## Try it
Output every entry below exactly, without its pictures.

>>>

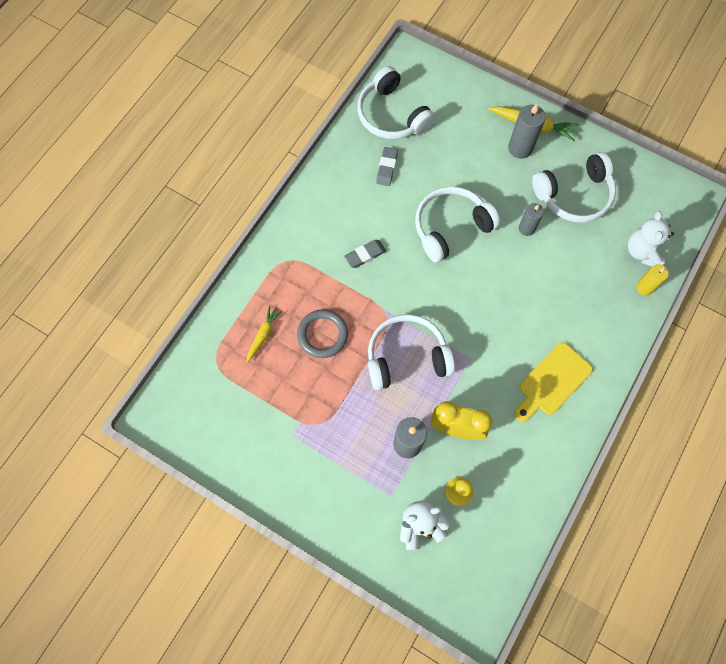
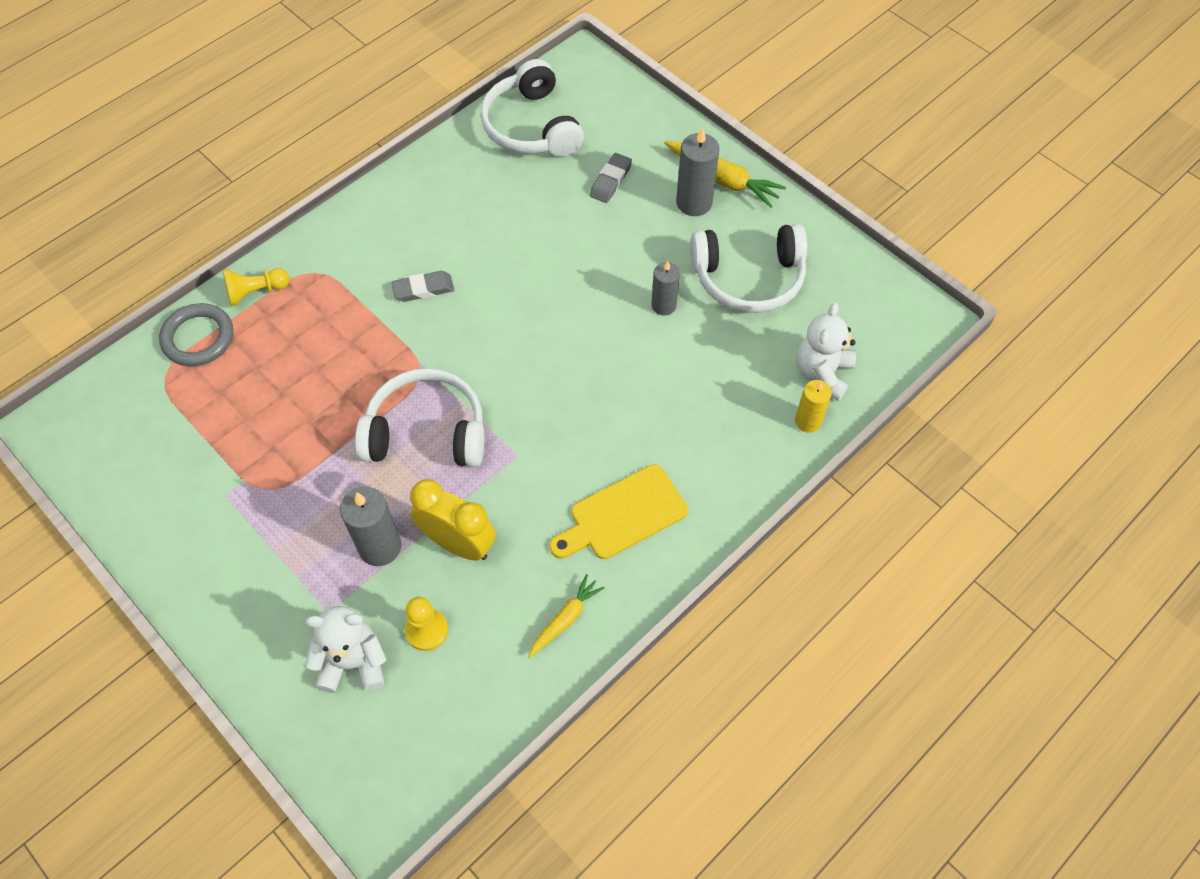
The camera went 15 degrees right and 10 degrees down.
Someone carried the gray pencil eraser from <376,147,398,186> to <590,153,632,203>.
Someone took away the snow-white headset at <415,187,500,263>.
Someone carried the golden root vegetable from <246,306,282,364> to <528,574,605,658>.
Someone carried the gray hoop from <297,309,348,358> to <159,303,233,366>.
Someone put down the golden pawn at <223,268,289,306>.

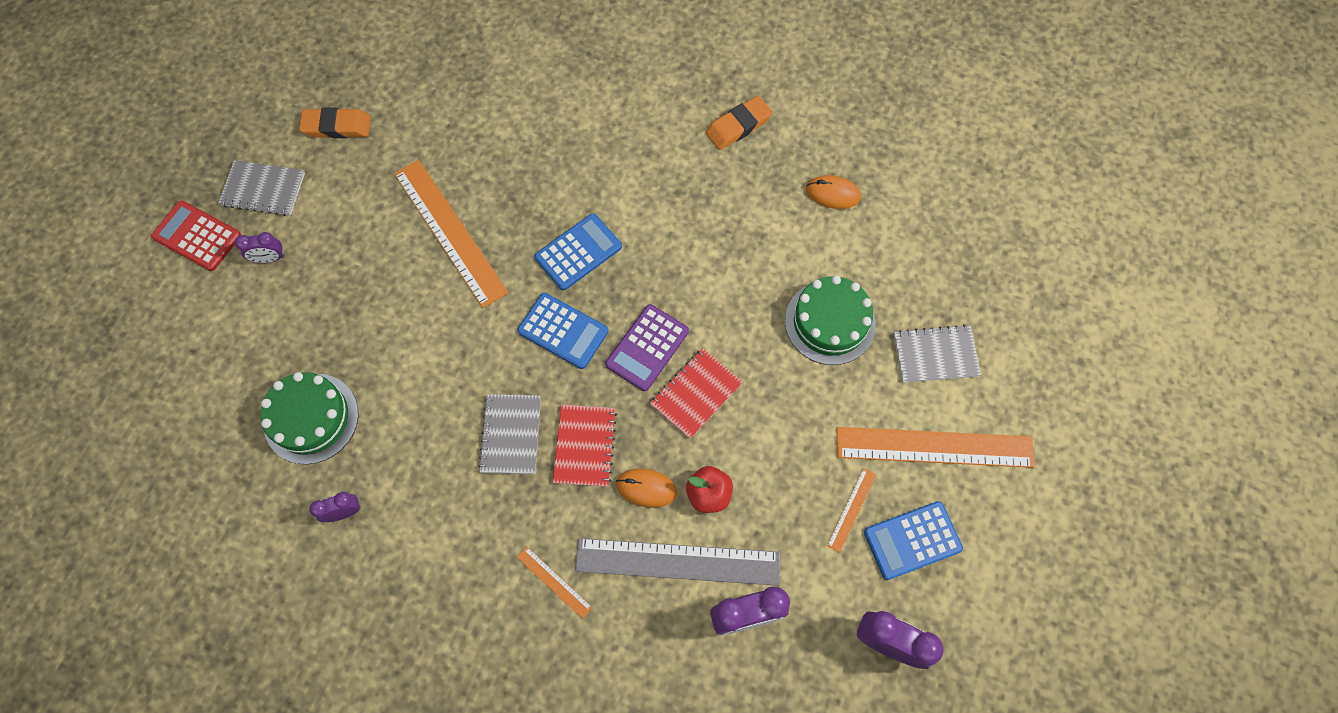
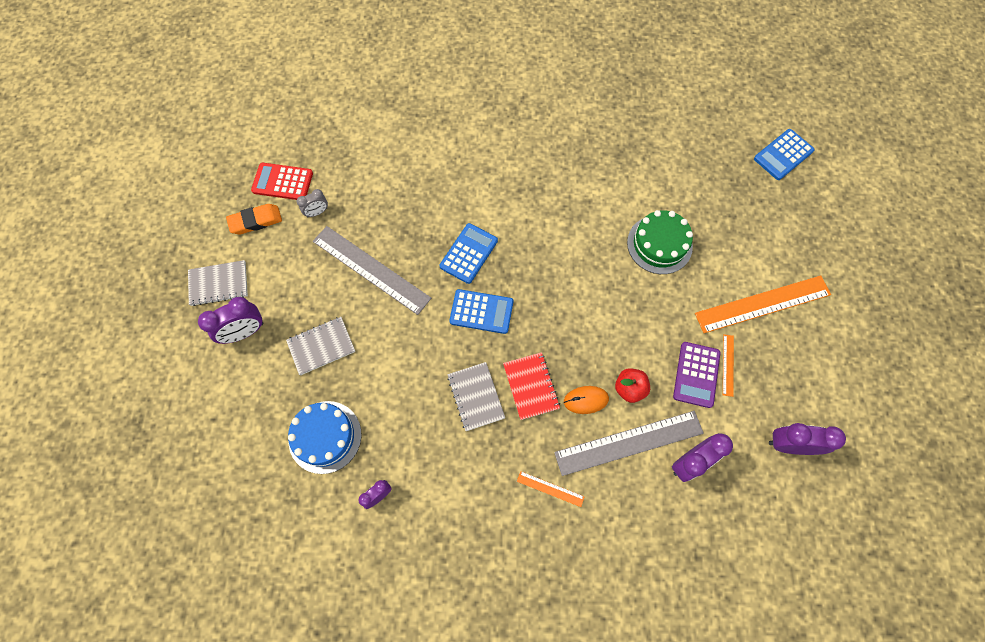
The camera went 20 degrees left and 0 degrees up.
Someone took away the bright orange pencil eraser at <706,96,773,150>.
Someone repainted the bright orange measuring stick at <394,160,508,308>, which became the gray measuring stick at <313,226,431,315>.
Someone took away the bright orange computer mouse at <806,175,861,209>.
Someone carried the crimson adding machine from <151,201,241,271> to <251,163,313,200>.
Someone scaled the royal purple alarm clock at <235,232,285,263> by 1.73.
Someone carried the royal purple adding machine from <605,304,689,391> to <673,342,720,408>.
Someone carried the gray notepad from <894,325,981,383> to <286,317,355,375>.
Someone took away the crimson notepad at <650,348,743,439>.
Someone repainted the leaf-green cake at <260,372,358,464>, which became the blue cake at <288,401,361,474>.
Someone carried the blue adding machine from <864,501,963,580> to <754,129,815,180>.
Someone put down the gray alarm clock at <297,189,328,217>.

<<<

## Answer below
The camera went 15 degrees right and 10 degrees down.
Someone carried the gray pencil eraser from <376,147,398,186> to <590,153,632,203>.
Someone took away the snow-white headset at <415,187,500,263>.
Someone carried the golden root vegetable from <246,306,282,364> to <528,574,605,658>.
Someone carried the gray hoop from <297,309,348,358> to <159,303,233,366>.
Someone put down the golden pawn at <223,268,289,306>.

The camera went 20 degrees left and 0 degrees up.
Someone took away the bright orange pencil eraser at <706,96,773,150>.
Someone repainted the bright orange measuring stick at <394,160,508,308>, which became the gray measuring stick at <313,226,431,315>.
Someone took away the bright orange computer mouse at <806,175,861,209>.
Someone carried the crimson adding machine from <151,201,241,271> to <251,163,313,200>.
Someone scaled the royal purple alarm clock at <235,232,285,263> by 1.73.
Someone carried the royal purple adding machine from <605,304,689,391> to <673,342,720,408>.
Someone carried the gray notepad from <894,325,981,383> to <286,317,355,375>.
Someone took away the crimson notepad at <650,348,743,439>.
Someone repainted the leaf-green cake at <260,372,358,464>, which became the blue cake at <288,401,361,474>.
Someone carried the blue adding machine from <864,501,963,580> to <754,129,815,180>.
Someone put down the gray alarm clock at <297,189,328,217>.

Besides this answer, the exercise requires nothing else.